Dataset excerpts:
::::::
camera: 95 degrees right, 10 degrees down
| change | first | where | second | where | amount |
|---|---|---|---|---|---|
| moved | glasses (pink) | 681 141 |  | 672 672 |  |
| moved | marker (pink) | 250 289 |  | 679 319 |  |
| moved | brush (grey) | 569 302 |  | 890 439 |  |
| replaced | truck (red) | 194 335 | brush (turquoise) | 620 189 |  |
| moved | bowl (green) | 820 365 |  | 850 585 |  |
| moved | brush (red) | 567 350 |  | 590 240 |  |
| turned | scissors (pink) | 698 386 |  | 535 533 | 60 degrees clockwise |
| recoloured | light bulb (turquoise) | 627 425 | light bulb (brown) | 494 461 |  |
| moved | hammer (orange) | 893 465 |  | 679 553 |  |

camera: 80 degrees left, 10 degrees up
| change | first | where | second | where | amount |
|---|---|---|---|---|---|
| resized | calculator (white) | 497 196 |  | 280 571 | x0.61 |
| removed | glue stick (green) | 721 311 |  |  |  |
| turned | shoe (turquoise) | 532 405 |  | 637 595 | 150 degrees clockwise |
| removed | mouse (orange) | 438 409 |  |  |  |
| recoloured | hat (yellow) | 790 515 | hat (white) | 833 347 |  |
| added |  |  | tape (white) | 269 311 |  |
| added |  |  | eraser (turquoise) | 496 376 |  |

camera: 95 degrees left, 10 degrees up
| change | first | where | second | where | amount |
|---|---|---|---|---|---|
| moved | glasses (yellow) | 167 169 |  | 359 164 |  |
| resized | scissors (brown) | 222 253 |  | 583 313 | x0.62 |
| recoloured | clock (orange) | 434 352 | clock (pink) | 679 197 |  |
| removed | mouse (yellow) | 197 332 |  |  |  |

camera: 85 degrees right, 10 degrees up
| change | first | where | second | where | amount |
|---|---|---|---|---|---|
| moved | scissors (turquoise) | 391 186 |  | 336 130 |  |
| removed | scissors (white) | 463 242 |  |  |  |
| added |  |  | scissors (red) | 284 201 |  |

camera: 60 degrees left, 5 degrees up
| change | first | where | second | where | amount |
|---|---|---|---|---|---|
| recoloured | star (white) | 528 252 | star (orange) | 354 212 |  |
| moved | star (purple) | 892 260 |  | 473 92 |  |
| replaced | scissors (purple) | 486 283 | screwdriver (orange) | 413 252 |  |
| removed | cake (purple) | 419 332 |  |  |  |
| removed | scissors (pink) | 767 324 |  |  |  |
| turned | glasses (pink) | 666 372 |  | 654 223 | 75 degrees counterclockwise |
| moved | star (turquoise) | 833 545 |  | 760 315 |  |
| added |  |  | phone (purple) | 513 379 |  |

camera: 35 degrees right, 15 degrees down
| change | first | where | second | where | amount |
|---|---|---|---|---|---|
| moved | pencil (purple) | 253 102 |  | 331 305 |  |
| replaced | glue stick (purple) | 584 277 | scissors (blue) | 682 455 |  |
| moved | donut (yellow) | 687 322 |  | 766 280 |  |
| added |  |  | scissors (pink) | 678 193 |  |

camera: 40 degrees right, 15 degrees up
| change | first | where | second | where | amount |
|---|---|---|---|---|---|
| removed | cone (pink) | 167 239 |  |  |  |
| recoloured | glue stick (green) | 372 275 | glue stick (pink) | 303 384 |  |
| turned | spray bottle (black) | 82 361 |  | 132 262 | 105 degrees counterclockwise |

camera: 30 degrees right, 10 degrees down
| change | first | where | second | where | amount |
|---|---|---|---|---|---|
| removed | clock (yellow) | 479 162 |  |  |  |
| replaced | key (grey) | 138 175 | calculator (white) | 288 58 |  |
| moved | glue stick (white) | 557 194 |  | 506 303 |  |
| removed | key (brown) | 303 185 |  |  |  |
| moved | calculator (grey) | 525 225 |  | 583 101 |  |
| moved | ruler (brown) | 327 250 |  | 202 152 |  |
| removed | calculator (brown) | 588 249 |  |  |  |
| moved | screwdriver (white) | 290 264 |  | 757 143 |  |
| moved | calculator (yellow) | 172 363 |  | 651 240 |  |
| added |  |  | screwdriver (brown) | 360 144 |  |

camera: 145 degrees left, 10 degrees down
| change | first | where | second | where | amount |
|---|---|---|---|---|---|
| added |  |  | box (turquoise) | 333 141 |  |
::::::
### WORK TO COMPLETE
Your answer must consist only of the lines from the start of the records above through the line with "replaced | truck", each retyped exactly.

### RESPONSE AREA
camera: 95 degrees right, 10 degrees down
| change | first | where | second | where | amount |
|---|---|---|---|---|---|
| moved | glasses (pink) | 681 141 |  | 672 672 |  |
| moved | marker (pink) | 250 289 |  | 679 319 |  |
| moved | brush (grey) | 569 302 |  | 890 439 |  |
| replaced | truck (red) | 194 335 | brush (turquoise) | 620 189 |  |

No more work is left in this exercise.